- Source information -
______________________________

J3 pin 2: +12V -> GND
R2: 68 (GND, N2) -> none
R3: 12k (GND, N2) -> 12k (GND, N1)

______________________________

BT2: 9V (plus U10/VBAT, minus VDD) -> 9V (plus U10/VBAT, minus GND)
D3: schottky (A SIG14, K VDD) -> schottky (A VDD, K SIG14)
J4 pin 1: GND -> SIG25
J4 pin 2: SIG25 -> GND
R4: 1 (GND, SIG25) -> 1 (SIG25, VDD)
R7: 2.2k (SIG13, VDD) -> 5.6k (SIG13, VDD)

______________________________

- Work to be completed -
Using the data above, print exactly the lines from the line that contains "D3: schottky (A" through the line that contains "R7: 2.2k (SIG13, VDD) -> 5.6k (SIG13, VDD)", with both included.

- Output -
D3: schottky (A SIG14, K VDD) -> schottky (A VDD, K SIG14)
J4 pin 1: GND -> SIG25
J4 pin 2: SIG25 -> GND
R4: 1 (GND, SIG25) -> 1 (SIG25, VDD)
R7: 2.2k (SIG13, VDD) -> 5.6k (SIG13, VDD)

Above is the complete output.